(Dataset rows)

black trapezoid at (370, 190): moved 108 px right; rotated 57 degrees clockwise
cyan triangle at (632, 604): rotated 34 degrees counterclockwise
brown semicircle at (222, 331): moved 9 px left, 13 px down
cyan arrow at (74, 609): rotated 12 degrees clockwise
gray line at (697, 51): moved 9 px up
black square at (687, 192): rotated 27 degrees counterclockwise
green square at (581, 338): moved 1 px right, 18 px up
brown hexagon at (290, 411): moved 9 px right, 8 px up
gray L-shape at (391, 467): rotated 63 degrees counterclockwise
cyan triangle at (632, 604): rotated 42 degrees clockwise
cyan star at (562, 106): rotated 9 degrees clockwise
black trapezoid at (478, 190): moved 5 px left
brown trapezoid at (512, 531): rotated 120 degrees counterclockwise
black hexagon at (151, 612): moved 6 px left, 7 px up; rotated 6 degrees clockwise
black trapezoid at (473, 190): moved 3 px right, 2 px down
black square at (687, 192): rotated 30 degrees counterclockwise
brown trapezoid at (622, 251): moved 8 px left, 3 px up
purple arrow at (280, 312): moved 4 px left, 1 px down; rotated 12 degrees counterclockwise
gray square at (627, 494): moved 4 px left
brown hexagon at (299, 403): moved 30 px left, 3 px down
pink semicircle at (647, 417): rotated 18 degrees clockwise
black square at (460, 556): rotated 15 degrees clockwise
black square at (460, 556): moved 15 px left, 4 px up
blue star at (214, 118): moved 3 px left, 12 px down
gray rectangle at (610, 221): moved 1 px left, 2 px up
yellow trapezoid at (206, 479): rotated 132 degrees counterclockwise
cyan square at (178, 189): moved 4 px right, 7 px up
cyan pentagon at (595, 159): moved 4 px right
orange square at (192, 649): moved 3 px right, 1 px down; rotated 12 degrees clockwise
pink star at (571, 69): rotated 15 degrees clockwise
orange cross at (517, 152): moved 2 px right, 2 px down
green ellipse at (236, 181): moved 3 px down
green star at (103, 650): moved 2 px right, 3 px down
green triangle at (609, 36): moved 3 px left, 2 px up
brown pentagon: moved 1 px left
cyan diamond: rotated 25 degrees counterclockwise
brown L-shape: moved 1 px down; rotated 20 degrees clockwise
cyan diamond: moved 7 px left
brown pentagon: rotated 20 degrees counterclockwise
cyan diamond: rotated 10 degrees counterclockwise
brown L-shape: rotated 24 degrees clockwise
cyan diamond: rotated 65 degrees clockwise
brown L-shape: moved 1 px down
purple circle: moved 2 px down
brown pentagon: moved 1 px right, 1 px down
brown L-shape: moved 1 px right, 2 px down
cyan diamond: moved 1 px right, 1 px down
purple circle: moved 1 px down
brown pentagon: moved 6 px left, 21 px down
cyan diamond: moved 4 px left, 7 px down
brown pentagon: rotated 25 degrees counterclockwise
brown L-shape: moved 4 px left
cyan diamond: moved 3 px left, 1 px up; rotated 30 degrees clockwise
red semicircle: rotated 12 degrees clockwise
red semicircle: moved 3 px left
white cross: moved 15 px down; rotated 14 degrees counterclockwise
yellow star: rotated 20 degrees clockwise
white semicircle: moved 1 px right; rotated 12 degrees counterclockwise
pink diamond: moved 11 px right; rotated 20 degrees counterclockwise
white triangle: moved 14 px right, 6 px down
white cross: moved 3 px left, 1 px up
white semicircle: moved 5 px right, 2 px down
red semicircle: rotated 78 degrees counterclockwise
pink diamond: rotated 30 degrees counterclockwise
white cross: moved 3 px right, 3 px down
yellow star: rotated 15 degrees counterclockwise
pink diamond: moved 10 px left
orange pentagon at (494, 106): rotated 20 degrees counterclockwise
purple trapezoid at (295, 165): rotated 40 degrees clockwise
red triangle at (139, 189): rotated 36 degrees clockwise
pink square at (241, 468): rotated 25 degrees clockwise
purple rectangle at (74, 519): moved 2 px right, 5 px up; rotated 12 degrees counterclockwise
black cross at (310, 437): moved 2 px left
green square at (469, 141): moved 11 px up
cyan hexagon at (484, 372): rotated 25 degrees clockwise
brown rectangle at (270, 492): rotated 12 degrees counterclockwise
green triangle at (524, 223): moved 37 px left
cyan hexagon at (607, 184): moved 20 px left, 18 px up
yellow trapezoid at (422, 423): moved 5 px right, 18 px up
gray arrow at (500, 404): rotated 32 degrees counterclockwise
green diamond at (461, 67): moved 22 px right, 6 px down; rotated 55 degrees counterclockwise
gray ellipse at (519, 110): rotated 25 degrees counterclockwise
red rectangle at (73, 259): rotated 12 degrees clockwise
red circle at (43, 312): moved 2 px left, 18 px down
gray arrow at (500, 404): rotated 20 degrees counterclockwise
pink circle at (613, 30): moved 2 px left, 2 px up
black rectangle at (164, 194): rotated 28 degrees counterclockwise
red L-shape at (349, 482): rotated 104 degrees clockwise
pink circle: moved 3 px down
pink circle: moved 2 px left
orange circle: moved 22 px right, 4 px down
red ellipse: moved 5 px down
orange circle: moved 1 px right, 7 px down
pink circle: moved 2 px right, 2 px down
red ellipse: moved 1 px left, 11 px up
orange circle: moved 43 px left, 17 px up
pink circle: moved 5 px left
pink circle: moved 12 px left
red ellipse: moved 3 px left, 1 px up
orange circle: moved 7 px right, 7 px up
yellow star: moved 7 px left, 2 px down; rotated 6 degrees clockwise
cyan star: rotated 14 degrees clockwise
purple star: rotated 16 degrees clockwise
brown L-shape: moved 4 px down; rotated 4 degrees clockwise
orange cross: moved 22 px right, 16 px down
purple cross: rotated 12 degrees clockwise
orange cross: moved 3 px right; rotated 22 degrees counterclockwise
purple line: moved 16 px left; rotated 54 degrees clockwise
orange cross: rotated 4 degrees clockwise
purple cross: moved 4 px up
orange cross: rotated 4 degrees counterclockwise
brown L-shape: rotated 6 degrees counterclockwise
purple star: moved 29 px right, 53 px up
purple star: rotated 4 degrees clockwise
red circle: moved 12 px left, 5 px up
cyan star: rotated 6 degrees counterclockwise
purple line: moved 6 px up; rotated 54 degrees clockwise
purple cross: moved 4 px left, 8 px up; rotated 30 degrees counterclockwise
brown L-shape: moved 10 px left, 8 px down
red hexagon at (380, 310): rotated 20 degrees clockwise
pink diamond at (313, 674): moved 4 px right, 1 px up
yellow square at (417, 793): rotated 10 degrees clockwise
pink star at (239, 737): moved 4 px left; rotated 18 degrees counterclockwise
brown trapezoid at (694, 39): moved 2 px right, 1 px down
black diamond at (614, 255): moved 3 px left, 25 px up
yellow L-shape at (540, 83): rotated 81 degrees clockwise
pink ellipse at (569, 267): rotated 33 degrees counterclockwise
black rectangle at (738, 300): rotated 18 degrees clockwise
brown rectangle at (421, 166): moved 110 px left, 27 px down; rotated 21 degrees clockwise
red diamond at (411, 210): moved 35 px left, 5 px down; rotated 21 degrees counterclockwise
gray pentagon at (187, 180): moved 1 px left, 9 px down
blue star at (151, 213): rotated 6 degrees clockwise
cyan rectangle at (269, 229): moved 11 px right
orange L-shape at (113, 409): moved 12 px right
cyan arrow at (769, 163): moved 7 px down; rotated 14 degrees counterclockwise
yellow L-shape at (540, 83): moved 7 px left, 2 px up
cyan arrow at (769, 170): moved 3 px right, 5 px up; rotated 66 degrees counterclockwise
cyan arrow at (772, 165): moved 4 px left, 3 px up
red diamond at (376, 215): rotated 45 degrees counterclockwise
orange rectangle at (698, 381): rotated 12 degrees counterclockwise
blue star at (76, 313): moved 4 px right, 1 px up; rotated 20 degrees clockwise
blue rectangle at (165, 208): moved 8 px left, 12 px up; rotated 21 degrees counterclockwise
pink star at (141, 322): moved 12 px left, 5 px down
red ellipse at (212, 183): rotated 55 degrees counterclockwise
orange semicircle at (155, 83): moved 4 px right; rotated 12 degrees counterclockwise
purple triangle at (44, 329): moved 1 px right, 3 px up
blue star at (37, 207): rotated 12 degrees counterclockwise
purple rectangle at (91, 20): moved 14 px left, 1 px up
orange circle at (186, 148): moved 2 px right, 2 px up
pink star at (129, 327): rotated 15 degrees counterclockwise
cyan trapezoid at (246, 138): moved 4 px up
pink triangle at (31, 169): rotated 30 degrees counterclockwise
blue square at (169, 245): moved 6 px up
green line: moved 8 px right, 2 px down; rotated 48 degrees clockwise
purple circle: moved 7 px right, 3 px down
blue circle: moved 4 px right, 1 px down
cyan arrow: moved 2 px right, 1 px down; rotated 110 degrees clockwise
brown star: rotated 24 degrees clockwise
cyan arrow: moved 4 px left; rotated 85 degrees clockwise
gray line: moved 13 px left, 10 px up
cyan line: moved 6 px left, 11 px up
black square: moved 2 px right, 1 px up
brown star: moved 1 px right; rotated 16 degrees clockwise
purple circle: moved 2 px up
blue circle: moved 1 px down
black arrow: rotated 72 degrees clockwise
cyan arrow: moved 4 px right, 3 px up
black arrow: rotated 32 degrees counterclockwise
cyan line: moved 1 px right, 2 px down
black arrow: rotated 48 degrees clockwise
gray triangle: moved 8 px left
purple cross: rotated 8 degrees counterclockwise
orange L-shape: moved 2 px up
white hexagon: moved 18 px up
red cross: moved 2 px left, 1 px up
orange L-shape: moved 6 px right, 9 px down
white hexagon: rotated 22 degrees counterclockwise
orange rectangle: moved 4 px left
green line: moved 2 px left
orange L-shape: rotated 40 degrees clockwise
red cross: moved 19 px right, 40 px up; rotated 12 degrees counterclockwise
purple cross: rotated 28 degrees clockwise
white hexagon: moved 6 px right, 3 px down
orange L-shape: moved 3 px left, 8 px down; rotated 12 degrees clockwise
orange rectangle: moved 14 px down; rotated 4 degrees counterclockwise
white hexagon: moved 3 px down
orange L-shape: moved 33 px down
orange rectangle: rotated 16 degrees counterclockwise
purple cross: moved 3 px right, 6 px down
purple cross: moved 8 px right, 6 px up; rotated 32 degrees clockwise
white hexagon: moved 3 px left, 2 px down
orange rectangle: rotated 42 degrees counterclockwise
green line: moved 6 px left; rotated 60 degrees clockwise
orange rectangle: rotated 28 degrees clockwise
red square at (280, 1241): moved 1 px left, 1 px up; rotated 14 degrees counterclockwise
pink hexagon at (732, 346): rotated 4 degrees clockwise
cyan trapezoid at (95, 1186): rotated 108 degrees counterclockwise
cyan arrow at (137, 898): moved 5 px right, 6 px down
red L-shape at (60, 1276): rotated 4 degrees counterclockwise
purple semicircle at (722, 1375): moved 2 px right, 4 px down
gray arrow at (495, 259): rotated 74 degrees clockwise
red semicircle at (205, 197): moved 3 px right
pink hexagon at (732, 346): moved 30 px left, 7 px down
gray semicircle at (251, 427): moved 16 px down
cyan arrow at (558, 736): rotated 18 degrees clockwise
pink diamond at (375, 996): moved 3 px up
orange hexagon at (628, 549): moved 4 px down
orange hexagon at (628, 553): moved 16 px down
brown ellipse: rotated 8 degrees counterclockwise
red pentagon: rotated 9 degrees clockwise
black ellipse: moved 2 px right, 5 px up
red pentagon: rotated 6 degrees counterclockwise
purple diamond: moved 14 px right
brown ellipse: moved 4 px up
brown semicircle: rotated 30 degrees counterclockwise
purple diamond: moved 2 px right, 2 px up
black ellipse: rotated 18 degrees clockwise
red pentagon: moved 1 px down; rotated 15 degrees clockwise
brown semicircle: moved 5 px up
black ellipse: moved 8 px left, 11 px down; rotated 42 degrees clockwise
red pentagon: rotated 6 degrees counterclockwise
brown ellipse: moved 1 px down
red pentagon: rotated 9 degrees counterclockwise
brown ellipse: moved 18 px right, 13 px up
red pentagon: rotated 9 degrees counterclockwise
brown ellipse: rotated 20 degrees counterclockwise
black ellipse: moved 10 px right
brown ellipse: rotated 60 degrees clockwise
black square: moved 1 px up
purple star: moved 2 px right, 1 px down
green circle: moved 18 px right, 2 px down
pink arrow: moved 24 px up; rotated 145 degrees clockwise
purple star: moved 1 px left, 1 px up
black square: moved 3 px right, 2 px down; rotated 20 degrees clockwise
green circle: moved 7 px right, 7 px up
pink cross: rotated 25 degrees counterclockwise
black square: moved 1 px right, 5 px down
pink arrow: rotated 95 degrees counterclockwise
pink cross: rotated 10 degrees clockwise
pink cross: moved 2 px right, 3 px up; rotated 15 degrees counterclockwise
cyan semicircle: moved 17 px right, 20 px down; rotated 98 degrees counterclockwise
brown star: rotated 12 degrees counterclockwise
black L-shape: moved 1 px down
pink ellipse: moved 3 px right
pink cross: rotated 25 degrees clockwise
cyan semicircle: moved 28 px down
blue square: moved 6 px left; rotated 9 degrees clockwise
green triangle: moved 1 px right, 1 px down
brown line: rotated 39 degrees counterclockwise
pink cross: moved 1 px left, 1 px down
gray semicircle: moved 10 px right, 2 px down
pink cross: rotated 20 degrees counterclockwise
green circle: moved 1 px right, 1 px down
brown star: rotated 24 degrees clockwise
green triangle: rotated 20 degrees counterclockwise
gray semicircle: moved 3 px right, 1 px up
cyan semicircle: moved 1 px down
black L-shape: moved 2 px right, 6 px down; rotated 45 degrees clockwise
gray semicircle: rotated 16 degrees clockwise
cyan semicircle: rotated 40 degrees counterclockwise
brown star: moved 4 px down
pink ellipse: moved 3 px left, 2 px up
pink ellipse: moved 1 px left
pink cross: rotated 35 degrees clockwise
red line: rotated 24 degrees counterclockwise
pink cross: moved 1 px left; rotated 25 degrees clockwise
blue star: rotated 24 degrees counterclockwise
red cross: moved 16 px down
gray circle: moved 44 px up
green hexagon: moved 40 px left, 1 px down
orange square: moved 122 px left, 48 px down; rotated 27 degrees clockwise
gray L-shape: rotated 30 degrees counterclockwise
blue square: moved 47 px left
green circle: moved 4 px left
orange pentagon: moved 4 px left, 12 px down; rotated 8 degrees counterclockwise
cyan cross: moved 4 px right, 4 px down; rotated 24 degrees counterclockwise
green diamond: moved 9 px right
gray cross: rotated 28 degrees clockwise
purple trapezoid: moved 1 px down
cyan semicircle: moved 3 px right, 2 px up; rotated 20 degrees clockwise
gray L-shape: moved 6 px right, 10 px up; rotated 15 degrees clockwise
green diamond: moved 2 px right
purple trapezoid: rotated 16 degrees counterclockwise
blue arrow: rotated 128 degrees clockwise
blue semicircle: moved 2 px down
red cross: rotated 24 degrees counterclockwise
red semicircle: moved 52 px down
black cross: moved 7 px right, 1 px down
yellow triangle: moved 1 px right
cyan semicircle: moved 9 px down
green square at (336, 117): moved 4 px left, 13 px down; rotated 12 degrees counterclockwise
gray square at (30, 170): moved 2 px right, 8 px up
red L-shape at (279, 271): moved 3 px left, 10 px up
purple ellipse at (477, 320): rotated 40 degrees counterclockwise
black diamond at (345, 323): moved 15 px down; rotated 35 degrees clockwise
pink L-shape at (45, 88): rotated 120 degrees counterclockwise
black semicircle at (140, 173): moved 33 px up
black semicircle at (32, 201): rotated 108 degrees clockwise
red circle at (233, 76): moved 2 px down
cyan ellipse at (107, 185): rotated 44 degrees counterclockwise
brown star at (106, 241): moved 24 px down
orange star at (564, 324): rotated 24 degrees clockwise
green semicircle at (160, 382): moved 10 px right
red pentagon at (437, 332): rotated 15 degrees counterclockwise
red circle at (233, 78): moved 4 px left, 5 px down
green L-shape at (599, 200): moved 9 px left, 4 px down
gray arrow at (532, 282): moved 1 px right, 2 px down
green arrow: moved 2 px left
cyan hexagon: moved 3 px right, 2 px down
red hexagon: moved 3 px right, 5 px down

**Instructions to follow**
Starting at the first line of the records and ending at the line containing "pink star at (571, 69): rotated", write those lines out again with "counterclockwise" changed to "anticlockwise" wherever it appears. Change nothing else.

**Exercise output**
black trapezoid at (370, 190): moved 108 px right; rotated 57 degrees clockwise
cyan triangle at (632, 604): rotated 34 degrees anticlockwise
brown semicircle at (222, 331): moved 9 px left, 13 px down
cyan arrow at (74, 609): rotated 12 degrees clockwise
gray line at (697, 51): moved 9 px up
black square at (687, 192): rotated 27 degrees anticlockwise
green square at (581, 338): moved 1 px right, 18 px up
brown hexagon at (290, 411): moved 9 px right, 8 px up
gray L-shape at (391, 467): rotated 63 degrees anticlockwise
cyan triangle at (632, 604): rotated 42 degrees clockwise
cyan star at (562, 106): rotated 9 degrees clockwise
black trapezoid at (478, 190): moved 5 px left
brown trapezoid at (512, 531): rotated 120 degrees anticlockwise
black hexagon at (151, 612): moved 6 px left, 7 px up; rotated 6 degrees clockwise
black trapezoid at (473, 190): moved 3 px right, 2 px down
black square at (687, 192): rotated 30 degrees anticlockwise
brown trapezoid at (622, 251): moved 8 px left, 3 px up
purple arrow at (280, 312): moved 4 px left, 1 px down; rotated 12 degrees anticlockwise
gray square at (627, 494): moved 4 px left
brown hexagon at (299, 403): moved 30 px left, 3 px down
pink semicircle at (647, 417): rotated 18 degrees clockwise
black square at (460, 556): rotated 15 degrees clockwise
black square at (460, 556): moved 15 px left, 4 px up
blue star at (214, 118): moved 3 px left, 12 px down
gray rectangle at (610, 221): moved 1 px left, 2 px up
yellow trapezoid at (206, 479): rotated 132 degrees anticlockwise
cyan square at (178, 189): moved 4 px right, 7 px up
cyan pentagon at (595, 159): moved 4 px right
orange square at (192, 649): moved 3 px right, 1 px down; rotated 12 degrees clockwise
pink star at (571, 69): rotated 15 degrees clockwise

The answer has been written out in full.